Your assignment:
When you transcribe the entries, reproduce every character and exclude the images.

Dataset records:
++++

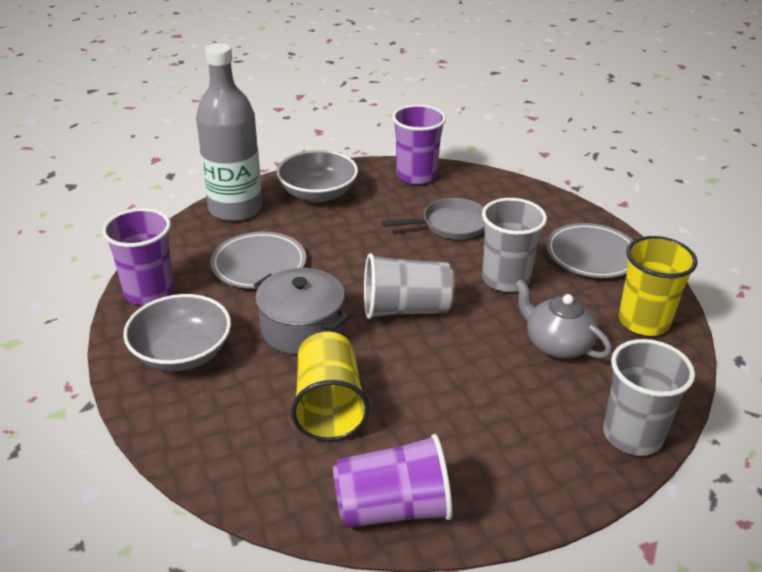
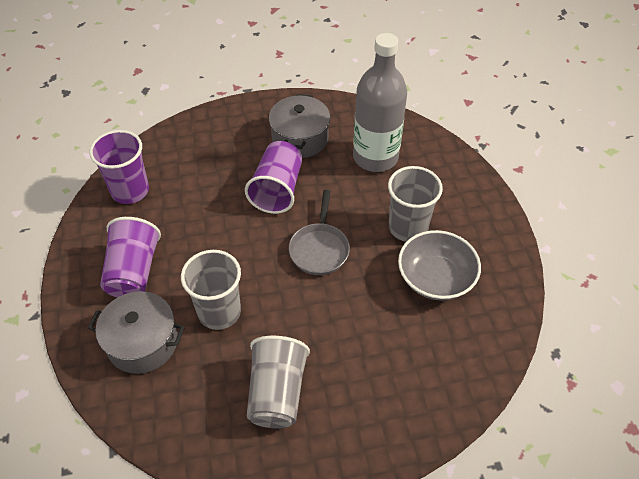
grey bowl: 2 -> 1
grey plate: 2 -> 0
grey pot: 1 -> 2
grey teapot: 1 -> 0
yellow cup: 2 -> 0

++++

Answer box:
grey bowl: 2 -> 1
grey plate: 2 -> 0
grey pot: 1 -> 2
grey teapot: 1 -> 0
yellow cup: 2 -> 0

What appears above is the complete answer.